• _Prompt_:
Records follow. Print exactly the lines from the one that has "purple mug [213,170,288,244]" through the one that has "pink drum [534,115,585,165]", inclusive, and omit the pictures.

• _Supplied material_:

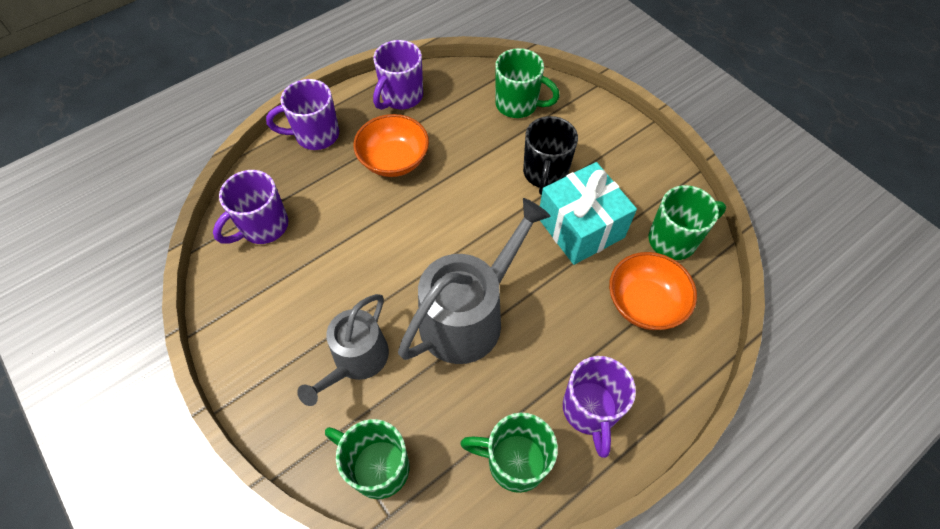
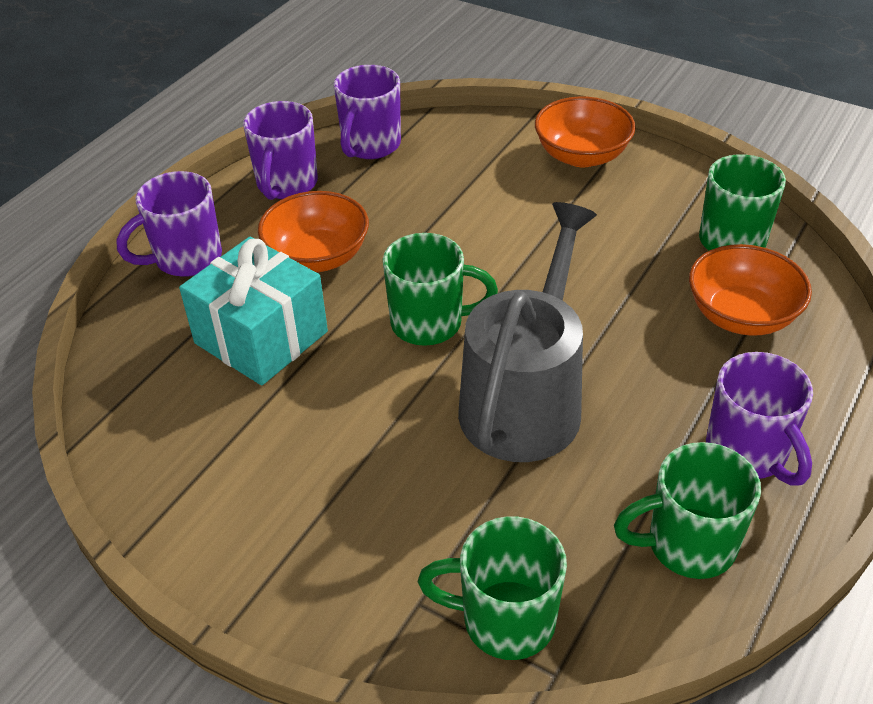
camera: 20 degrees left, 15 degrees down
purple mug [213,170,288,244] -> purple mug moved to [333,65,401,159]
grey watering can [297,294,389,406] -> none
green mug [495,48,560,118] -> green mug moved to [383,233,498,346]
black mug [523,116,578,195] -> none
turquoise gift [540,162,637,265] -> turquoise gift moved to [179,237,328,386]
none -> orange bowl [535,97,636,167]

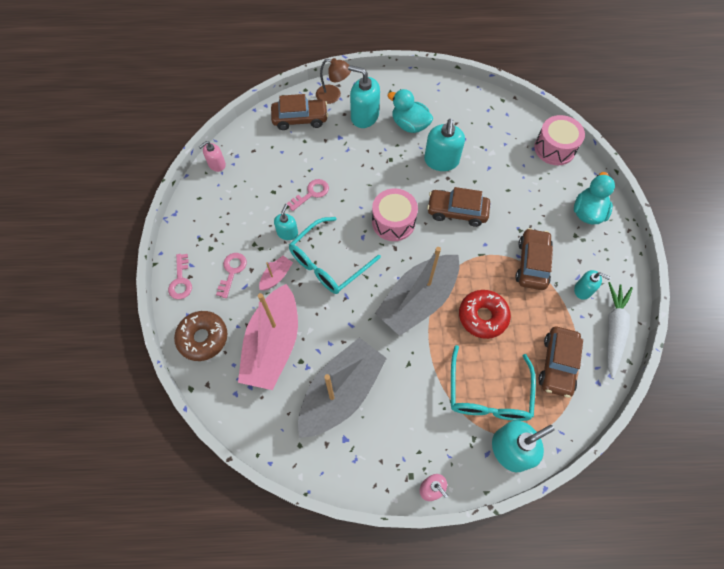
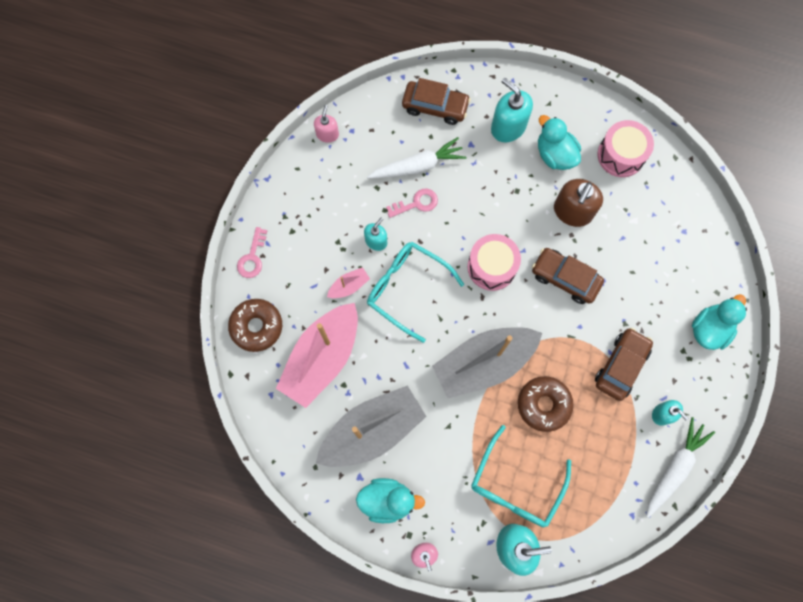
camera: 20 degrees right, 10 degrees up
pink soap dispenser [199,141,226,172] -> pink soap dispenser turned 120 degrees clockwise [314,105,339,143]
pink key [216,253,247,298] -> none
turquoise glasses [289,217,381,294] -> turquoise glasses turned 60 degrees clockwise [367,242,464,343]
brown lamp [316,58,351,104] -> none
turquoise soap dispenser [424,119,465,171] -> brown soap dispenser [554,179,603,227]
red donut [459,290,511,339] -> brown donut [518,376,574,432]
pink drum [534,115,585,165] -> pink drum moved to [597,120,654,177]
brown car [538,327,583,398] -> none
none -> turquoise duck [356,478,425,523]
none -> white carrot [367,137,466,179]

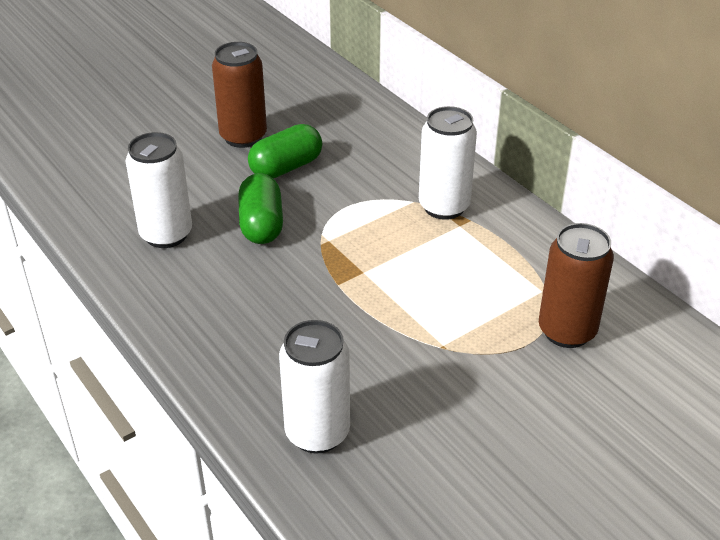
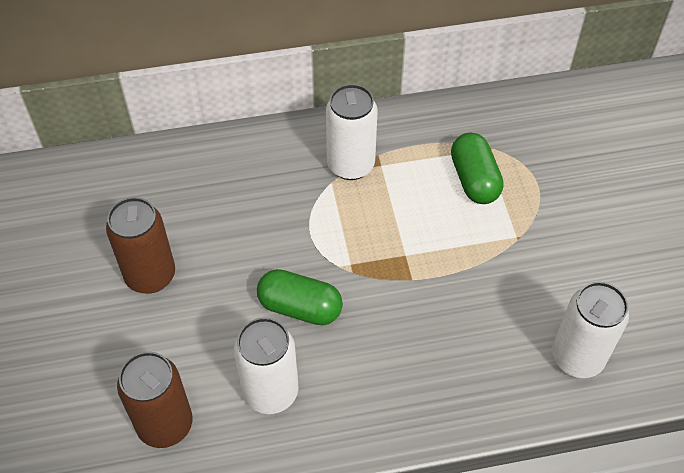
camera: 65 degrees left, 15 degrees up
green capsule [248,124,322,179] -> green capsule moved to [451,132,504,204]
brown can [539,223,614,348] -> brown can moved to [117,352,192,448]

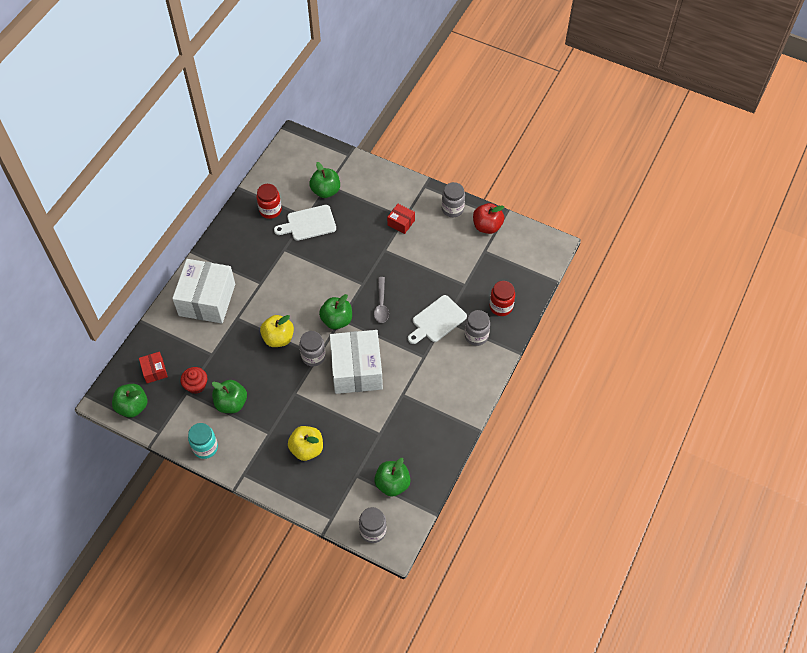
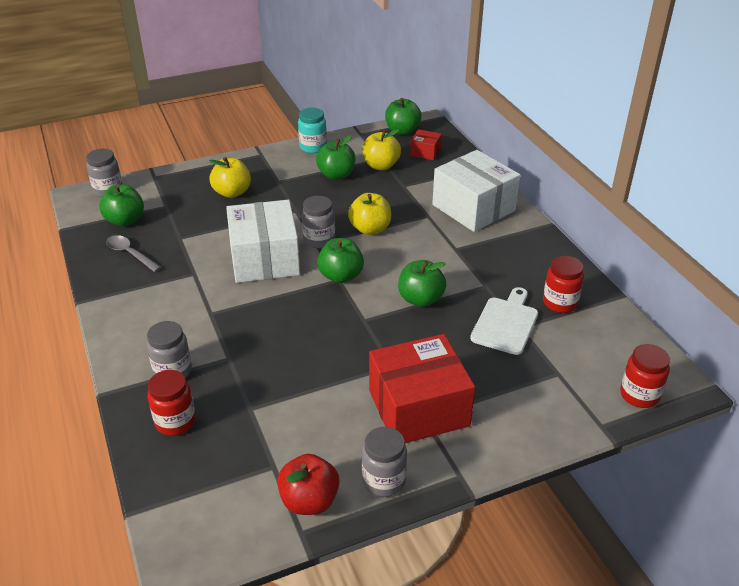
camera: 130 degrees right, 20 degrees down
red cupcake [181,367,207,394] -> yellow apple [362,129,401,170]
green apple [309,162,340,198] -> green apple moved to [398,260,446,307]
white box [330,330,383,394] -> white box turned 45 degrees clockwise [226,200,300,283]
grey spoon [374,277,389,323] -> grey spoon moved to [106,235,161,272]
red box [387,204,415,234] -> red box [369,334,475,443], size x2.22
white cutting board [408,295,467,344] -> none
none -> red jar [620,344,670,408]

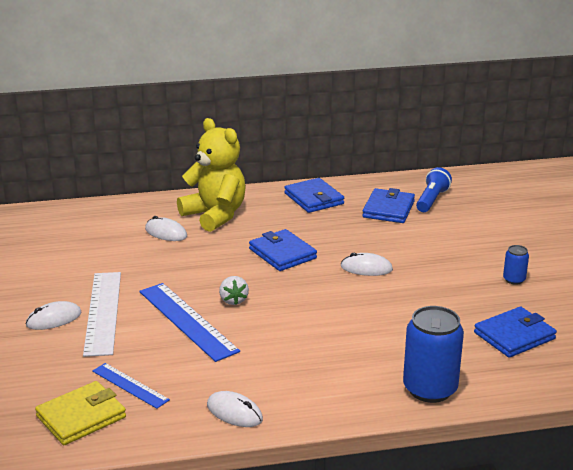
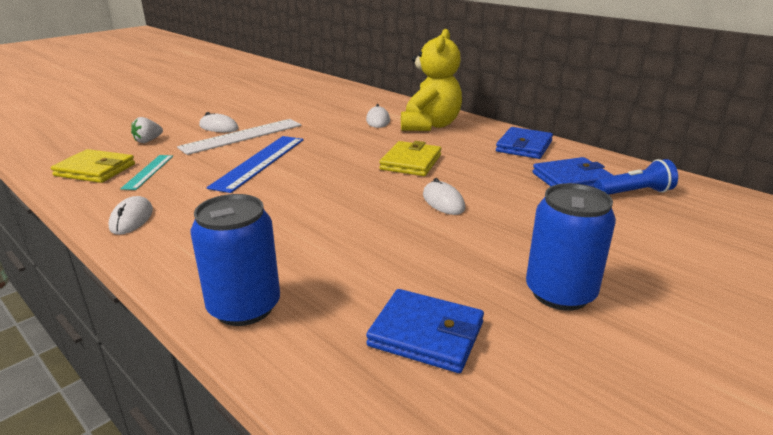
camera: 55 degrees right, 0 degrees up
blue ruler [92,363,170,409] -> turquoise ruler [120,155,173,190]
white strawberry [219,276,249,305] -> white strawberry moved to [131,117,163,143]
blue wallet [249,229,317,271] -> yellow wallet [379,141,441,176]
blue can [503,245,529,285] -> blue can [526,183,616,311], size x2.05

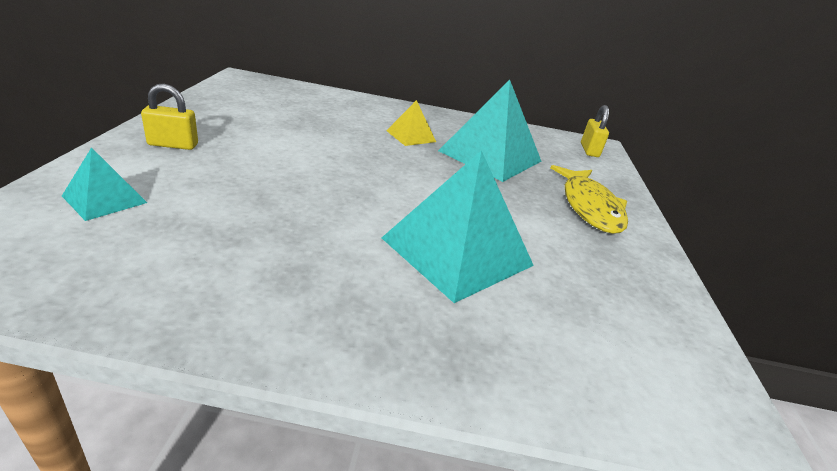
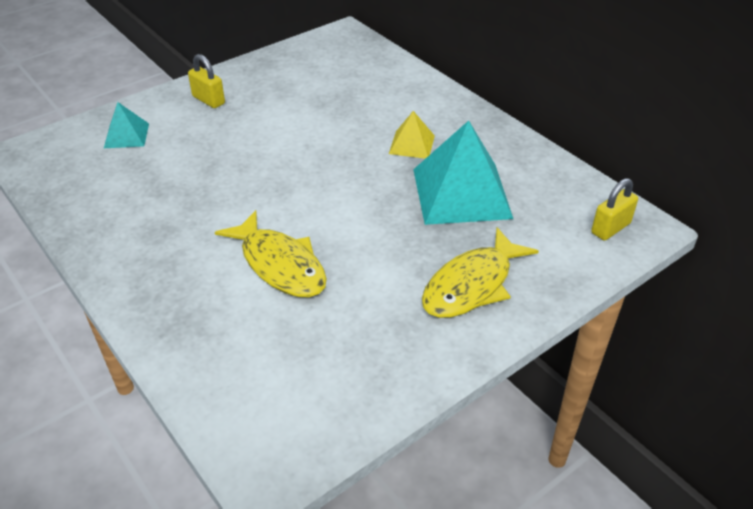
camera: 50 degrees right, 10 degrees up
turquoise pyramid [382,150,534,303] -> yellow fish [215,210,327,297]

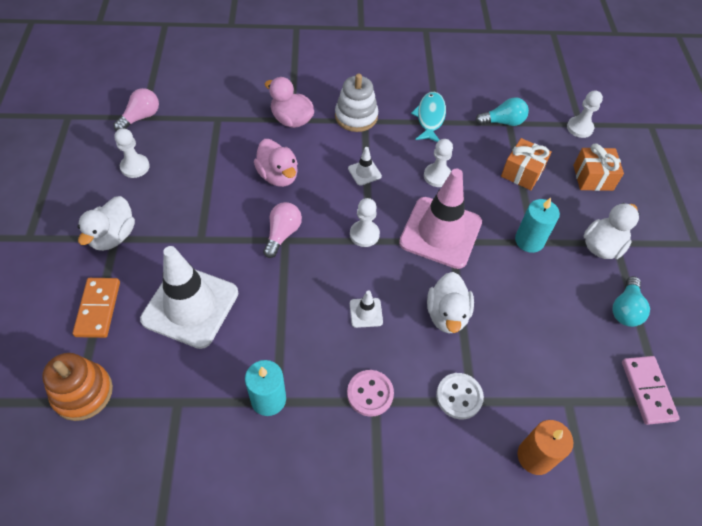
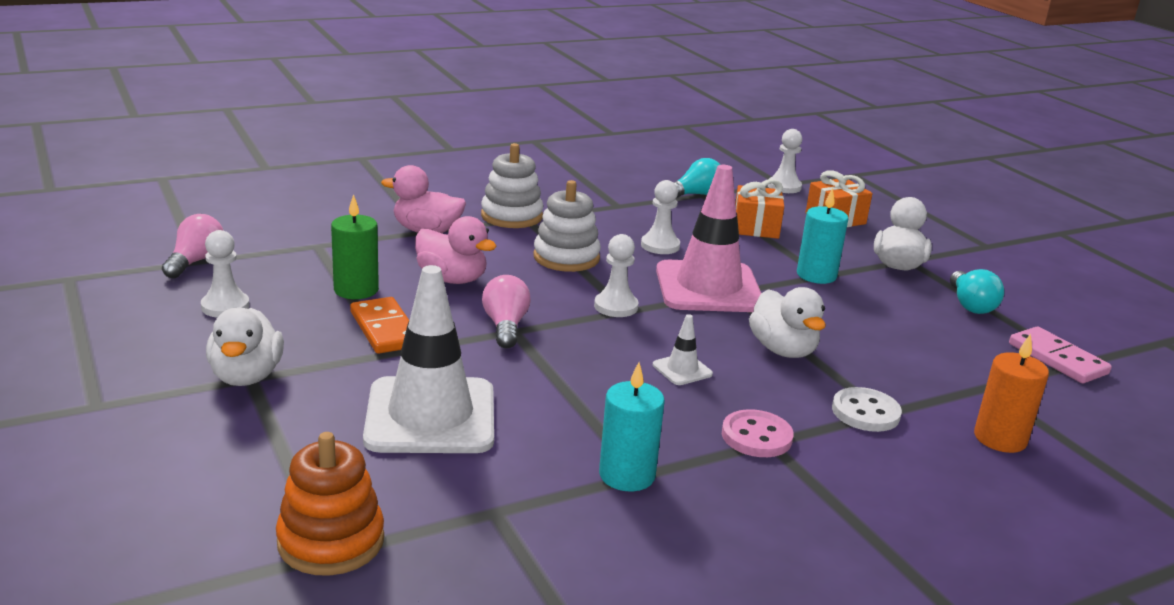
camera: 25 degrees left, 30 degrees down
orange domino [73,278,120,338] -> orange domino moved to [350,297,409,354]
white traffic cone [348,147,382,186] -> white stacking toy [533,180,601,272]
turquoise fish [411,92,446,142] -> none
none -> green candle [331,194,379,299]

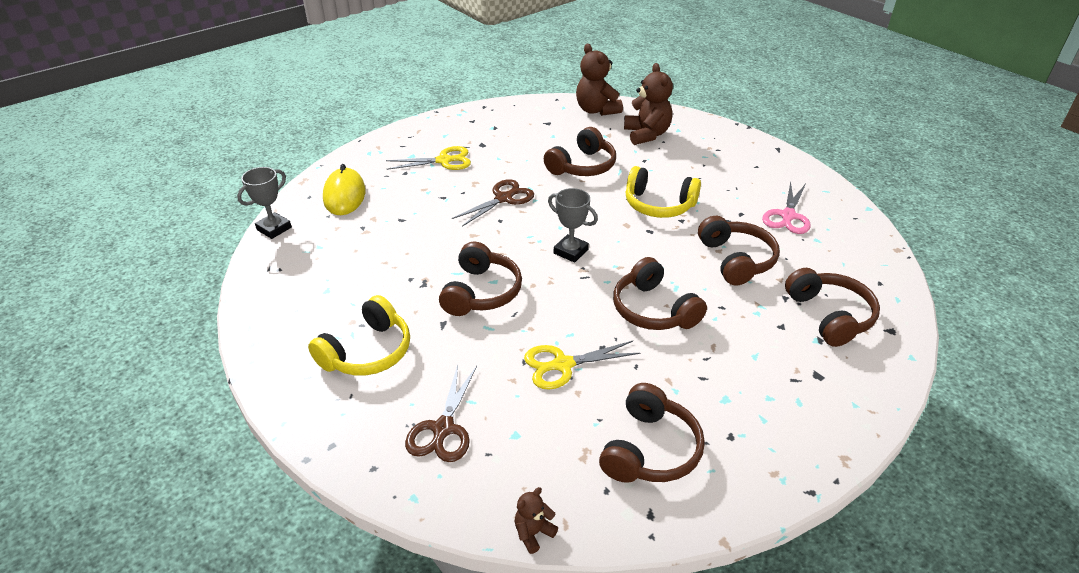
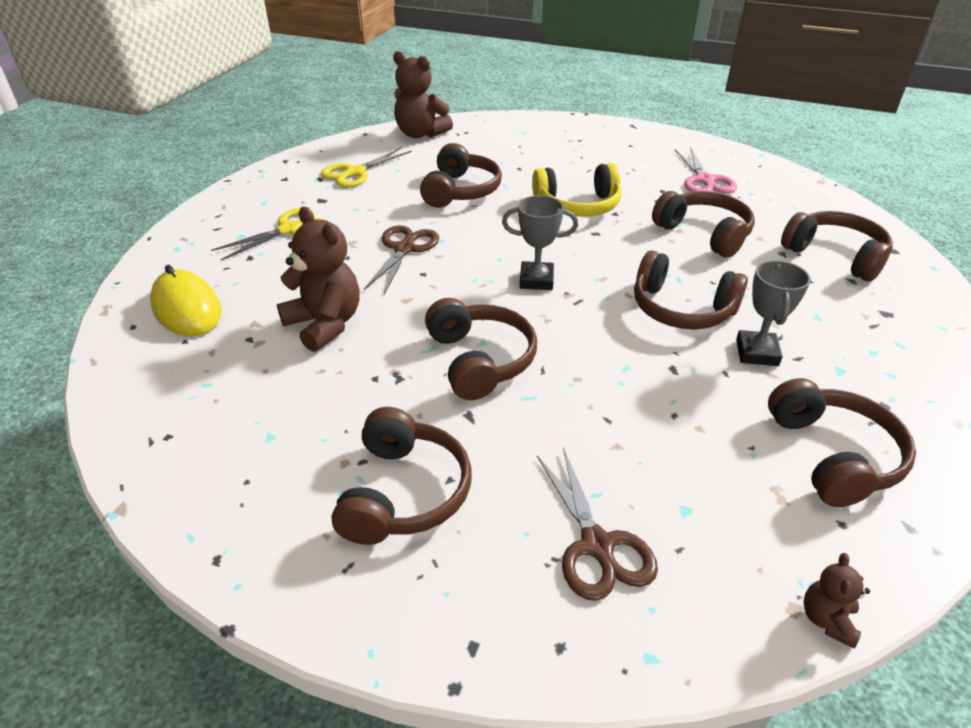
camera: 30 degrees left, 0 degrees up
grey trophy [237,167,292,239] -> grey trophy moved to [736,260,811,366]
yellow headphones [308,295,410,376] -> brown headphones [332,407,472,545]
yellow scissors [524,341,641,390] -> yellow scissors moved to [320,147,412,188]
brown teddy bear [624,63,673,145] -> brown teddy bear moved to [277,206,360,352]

• _Response below_:
purple mug [213,170,288,244] -> purple mug moved to [333,65,401,159]
grey watering can [297,294,389,406] -> none
green mug [495,48,560,118] -> green mug moved to [383,233,498,346]
black mug [523,116,578,195] -> none
turquoise gift [540,162,637,265] -> turquoise gift moved to [179,237,328,386]
none -> orange bowl [535,97,636,167]

camera: 20 degrees right, 10 degrees up
pink soap dispenser [199,141,226,172] -> pink soap dispenser turned 120 degrees clockwise [314,105,339,143]
pink key [216,253,247,298] -> none
turquoise glasses [289,217,381,294] -> turquoise glasses turned 60 degrees clockwise [367,242,464,343]
brown lamp [316,58,351,104] -> none
turquoise soap dispenser [424,119,465,171] -> brown soap dispenser [554,179,603,227]
red donut [459,290,511,339] -> brown donut [518,376,574,432]
pink drum [534,115,585,165] -> pink drum moved to [597,120,654,177]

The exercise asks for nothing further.